◆ Supplied information ◆
↓↓↓

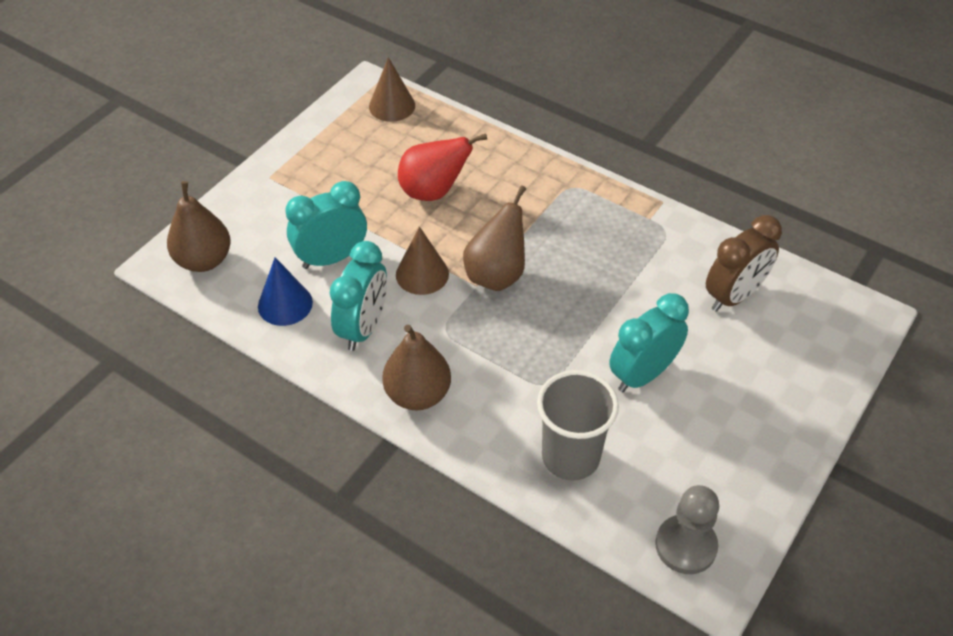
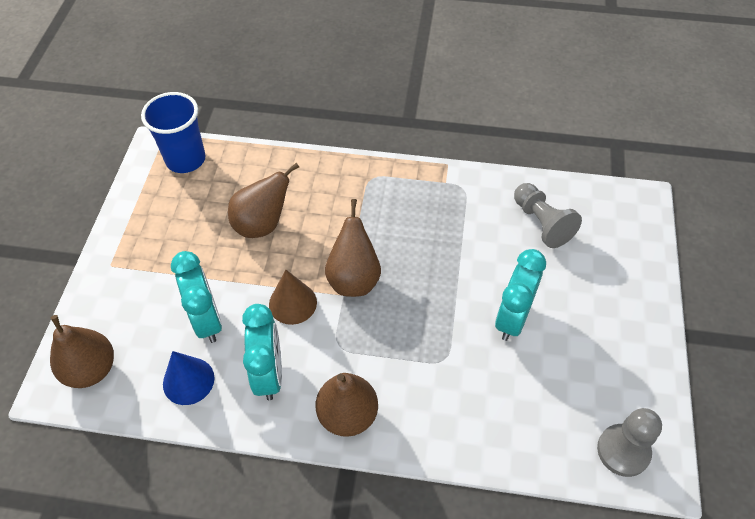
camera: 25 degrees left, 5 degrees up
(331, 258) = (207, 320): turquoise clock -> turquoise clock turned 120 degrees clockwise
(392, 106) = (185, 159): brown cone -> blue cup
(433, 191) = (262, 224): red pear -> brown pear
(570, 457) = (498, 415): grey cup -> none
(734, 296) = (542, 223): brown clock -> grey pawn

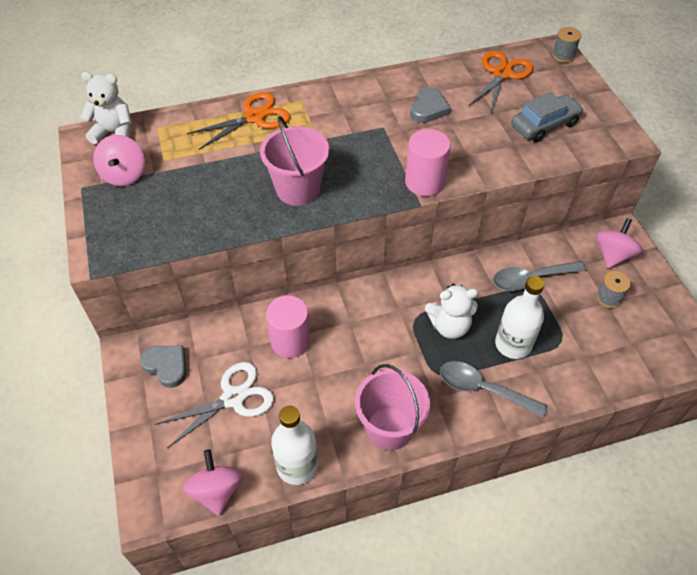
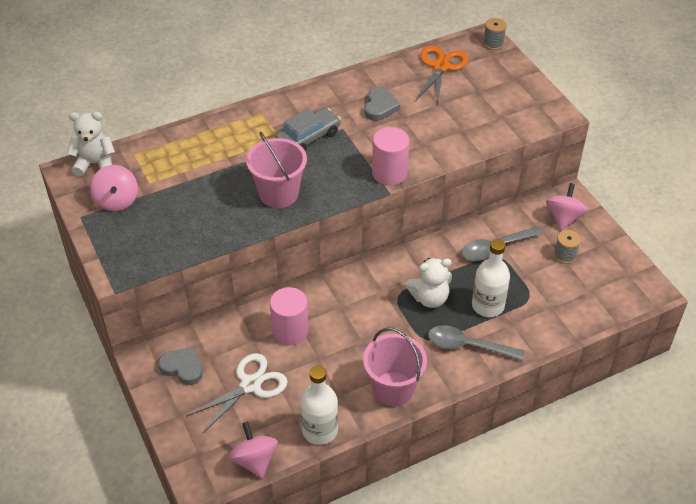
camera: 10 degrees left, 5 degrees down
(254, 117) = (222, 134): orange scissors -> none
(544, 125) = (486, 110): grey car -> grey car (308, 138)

↑↑↑
↓↓↓

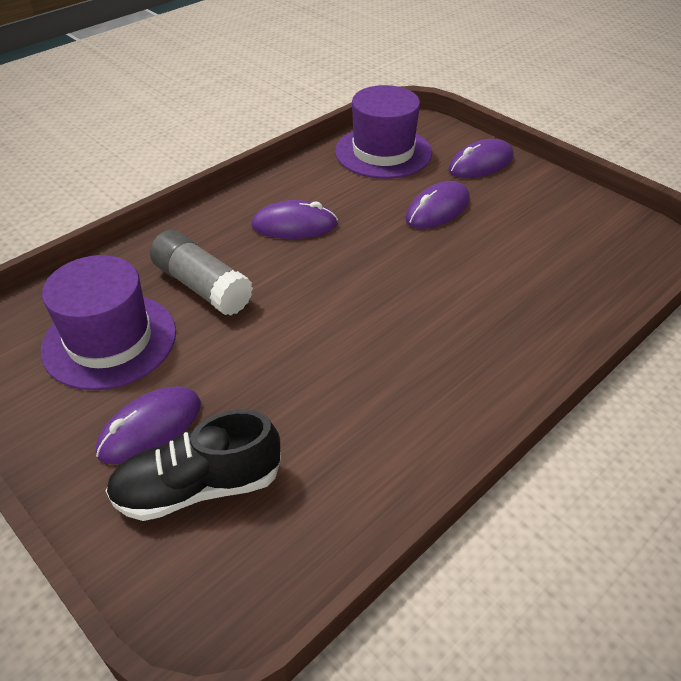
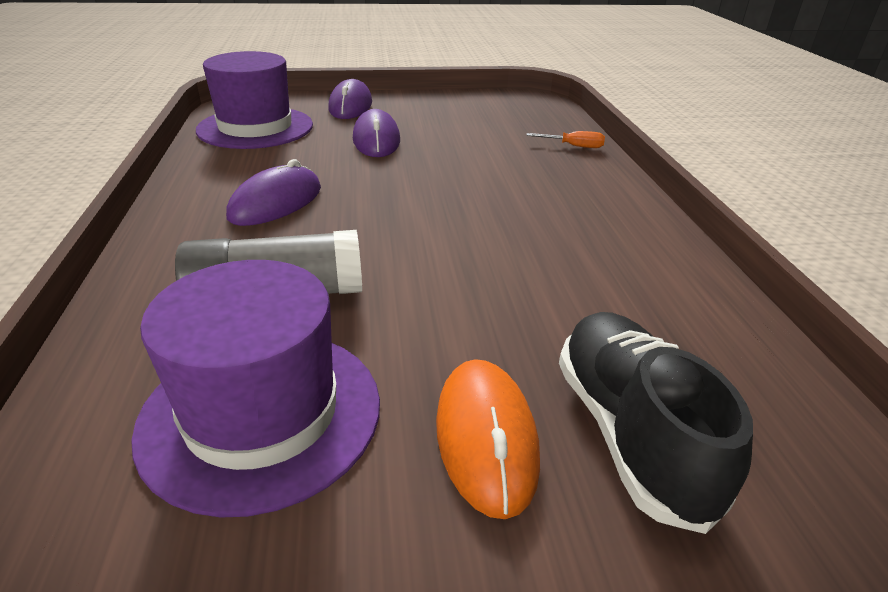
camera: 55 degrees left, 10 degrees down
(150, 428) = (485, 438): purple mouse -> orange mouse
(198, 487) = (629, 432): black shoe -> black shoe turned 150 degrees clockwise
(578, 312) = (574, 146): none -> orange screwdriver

↑↑↑

◆ Your instructions ◆
Within the listing above, extract exactly the lines from the line with "camera: 55 degrees left, 10 degrees down" to the line with "(578, 312) = (574, 146): none", the two named lines included, and no others.

◆ The completed task ◆
camera: 55 degrees left, 10 degrees down
(150, 428) = (485, 438): purple mouse -> orange mouse
(198, 487) = (629, 432): black shoe -> black shoe turned 150 degrees clockwise
(578, 312) = (574, 146): none -> orange screwdriver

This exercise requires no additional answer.